# [Exercise description]
In the records below, copy every line word for word from the line with "gray trapezoid: moved 7 px left" through the line with "purple triangle: moved 2", both included. Leave the pictures out of your copy.

# [Dataset excerpts]
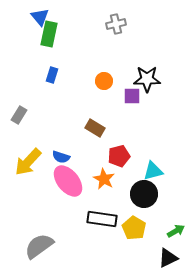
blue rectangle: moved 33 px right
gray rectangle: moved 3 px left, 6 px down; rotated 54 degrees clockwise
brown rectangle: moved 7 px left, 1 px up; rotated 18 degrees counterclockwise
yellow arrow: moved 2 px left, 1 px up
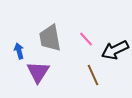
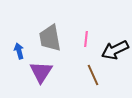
pink line: rotated 49 degrees clockwise
purple triangle: moved 3 px right
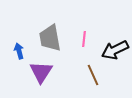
pink line: moved 2 px left
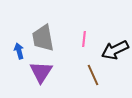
gray trapezoid: moved 7 px left
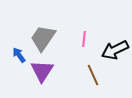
gray trapezoid: rotated 44 degrees clockwise
blue arrow: moved 4 px down; rotated 21 degrees counterclockwise
purple triangle: moved 1 px right, 1 px up
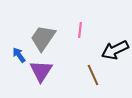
pink line: moved 4 px left, 9 px up
purple triangle: moved 1 px left
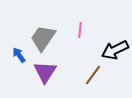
purple triangle: moved 4 px right, 1 px down
brown line: rotated 60 degrees clockwise
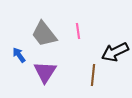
pink line: moved 2 px left, 1 px down; rotated 14 degrees counterclockwise
gray trapezoid: moved 1 px right, 4 px up; rotated 72 degrees counterclockwise
black arrow: moved 2 px down
brown line: rotated 30 degrees counterclockwise
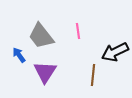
gray trapezoid: moved 3 px left, 2 px down
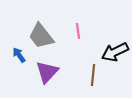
purple triangle: moved 2 px right; rotated 10 degrees clockwise
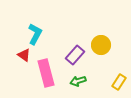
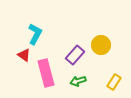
yellow rectangle: moved 5 px left
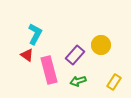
red triangle: moved 3 px right
pink rectangle: moved 3 px right, 3 px up
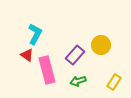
pink rectangle: moved 2 px left
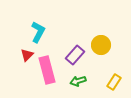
cyan L-shape: moved 3 px right, 2 px up
red triangle: rotated 40 degrees clockwise
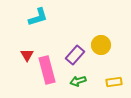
cyan L-shape: moved 15 px up; rotated 45 degrees clockwise
red triangle: rotated 16 degrees counterclockwise
yellow rectangle: rotated 49 degrees clockwise
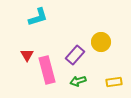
yellow circle: moved 3 px up
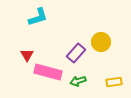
purple rectangle: moved 1 px right, 2 px up
pink rectangle: moved 1 px right, 2 px down; rotated 60 degrees counterclockwise
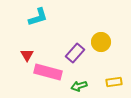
purple rectangle: moved 1 px left
green arrow: moved 1 px right, 5 px down
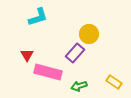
yellow circle: moved 12 px left, 8 px up
yellow rectangle: rotated 42 degrees clockwise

# [Task solution]
gray trapezoid: moved 7 px left
gray trapezoid: rotated 44 degrees clockwise
blue arrow: moved 4 px down; rotated 21 degrees counterclockwise
purple triangle: moved 1 px right, 1 px up
pink line: moved 4 px left, 9 px up
purple triangle: moved 1 px left
purple triangle: moved 4 px right, 1 px down
brown line: rotated 60 degrees clockwise
pink line: moved 2 px left, 1 px down; rotated 14 degrees counterclockwise
gray trapezoid: moved 1 px right, 4 px up; rotated 72 degrees counterclockwise
black arrow: moved 2 px down
brown line: rotated 30 degrees counterclockwise
gray trapezoid: moved 3 px left, 2 px down
purple triangle: moved 2 px right; rotated 10 degrees clockwise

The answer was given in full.